--- DATASET RECORDS Enclosed Below ---
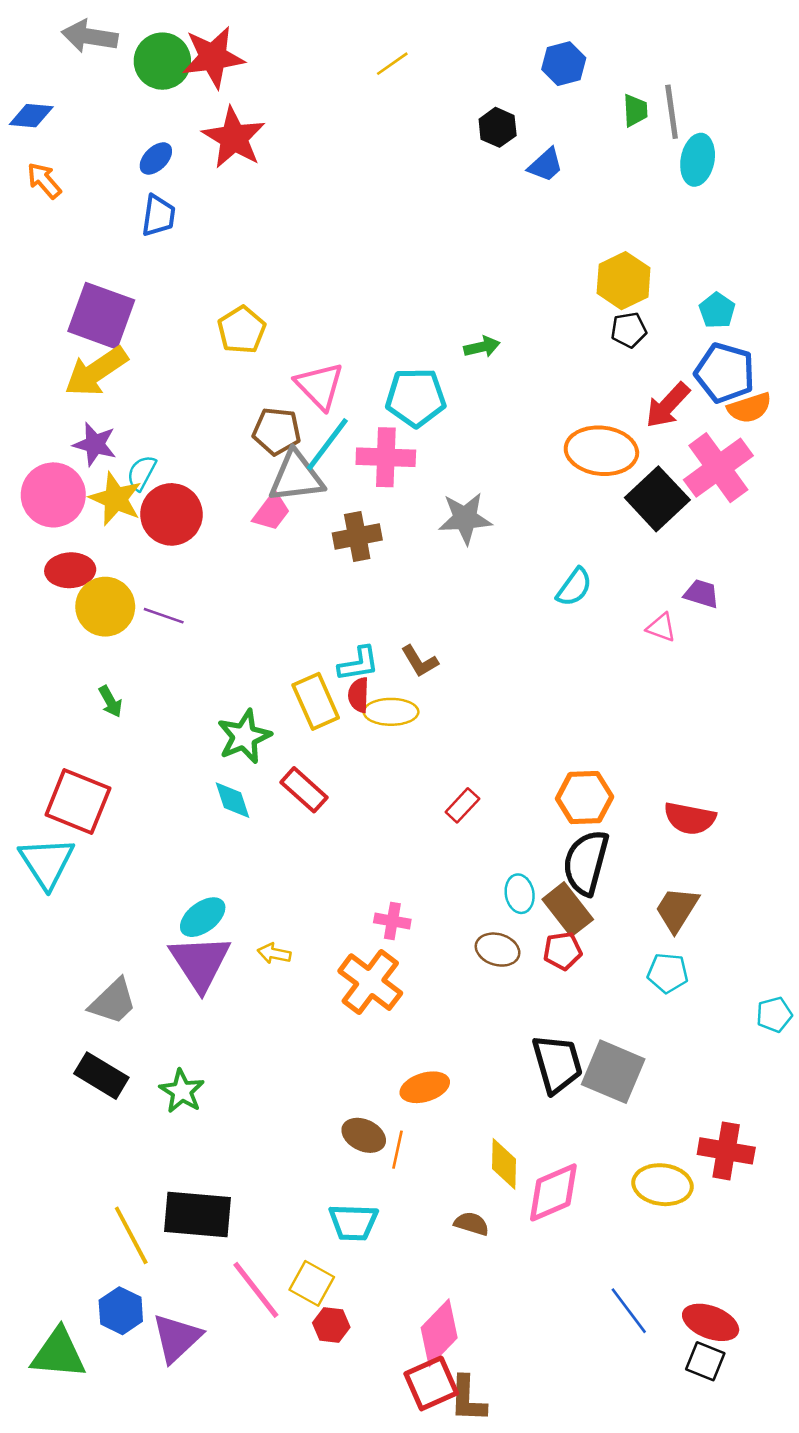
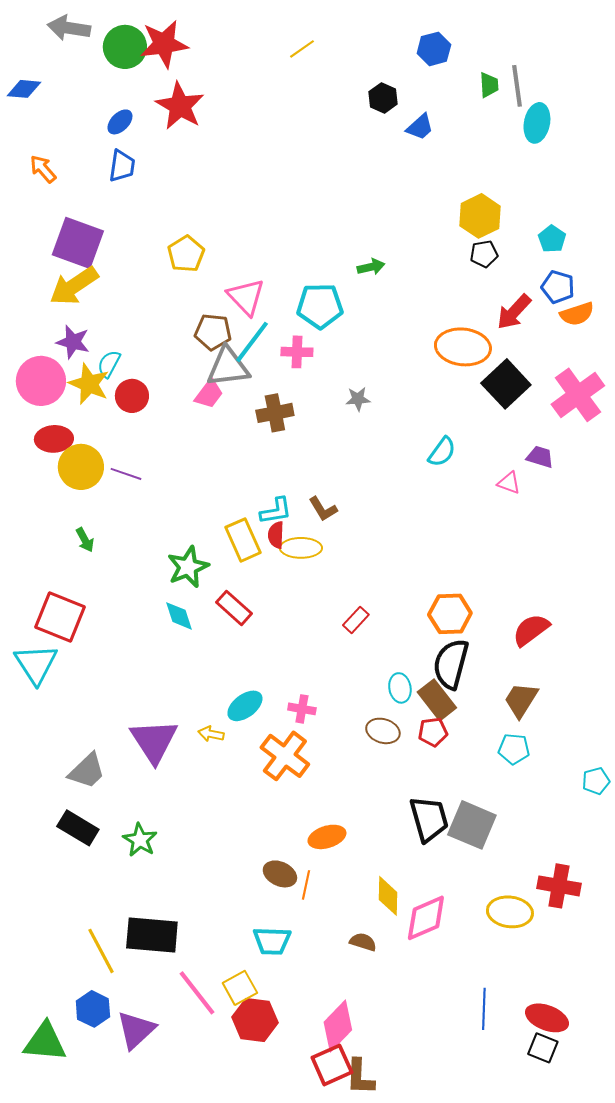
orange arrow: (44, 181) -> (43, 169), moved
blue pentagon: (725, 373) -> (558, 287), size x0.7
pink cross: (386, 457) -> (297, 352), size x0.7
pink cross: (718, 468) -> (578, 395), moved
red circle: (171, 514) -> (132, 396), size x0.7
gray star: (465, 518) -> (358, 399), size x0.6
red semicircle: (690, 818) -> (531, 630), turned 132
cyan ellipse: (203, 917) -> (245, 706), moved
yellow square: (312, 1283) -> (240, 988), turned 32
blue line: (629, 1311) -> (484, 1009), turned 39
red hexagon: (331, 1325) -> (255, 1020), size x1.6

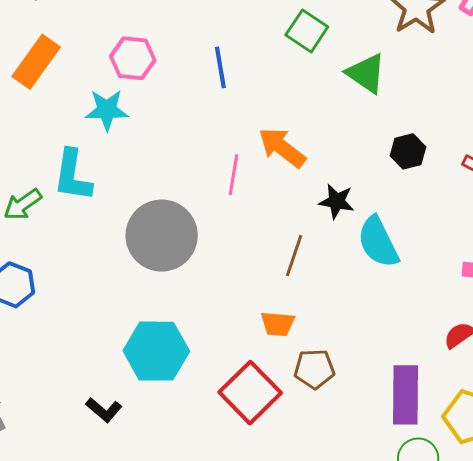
--- End of Enclosed DATASET RECORDS ---
--- DATASET RECORDS Enclosed Below ---
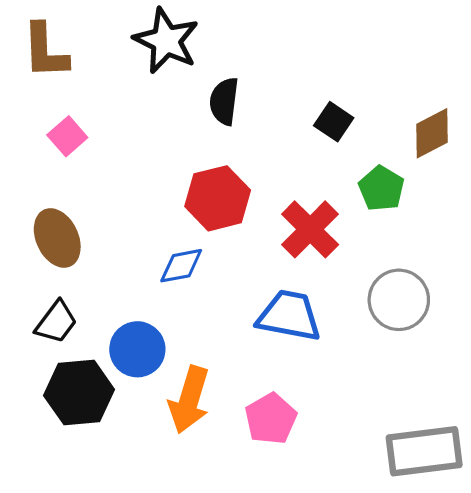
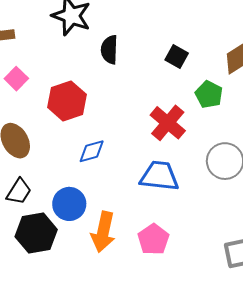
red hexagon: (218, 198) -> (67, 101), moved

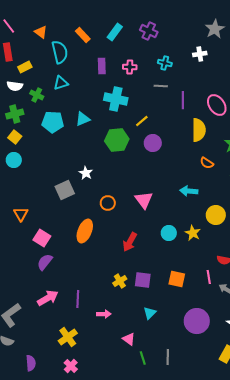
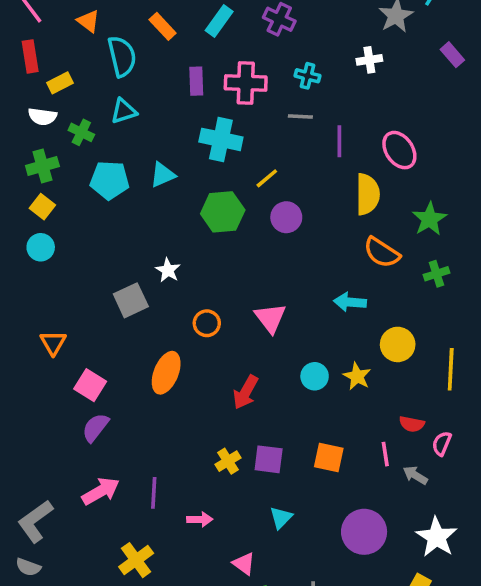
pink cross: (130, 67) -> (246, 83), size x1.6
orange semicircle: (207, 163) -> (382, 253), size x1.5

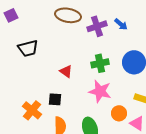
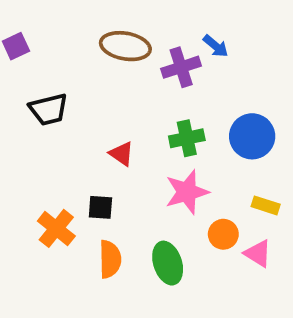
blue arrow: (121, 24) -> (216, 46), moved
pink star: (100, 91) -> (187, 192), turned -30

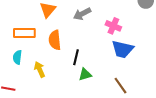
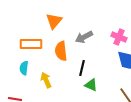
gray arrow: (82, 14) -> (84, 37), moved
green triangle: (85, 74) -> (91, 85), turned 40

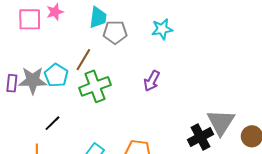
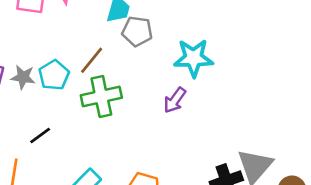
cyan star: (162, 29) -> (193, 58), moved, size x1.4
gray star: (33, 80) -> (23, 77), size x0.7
--- End of Enclosed DATASET RECORDS ---
- [WHAT IS EXPECTED]: Within the records above, each line containing "moved" is to be returned.

- [ANSWER SECTION]:
orange arrow: (44, 181) -> (43, 169), moved
pink cross: (718, 468) -> (578, 395), moved
cyan ellipse: (203, 917) -> (245, 706), moved
red hexagon: (218, 198) -> (67, 101), moved
blue arrow: (121, 24) -> (216, 46), moved
gray arrow: (82, 14) -> (84, 37), moved
cyan star: (162, 29) -> (193, 58), moved, size x1.4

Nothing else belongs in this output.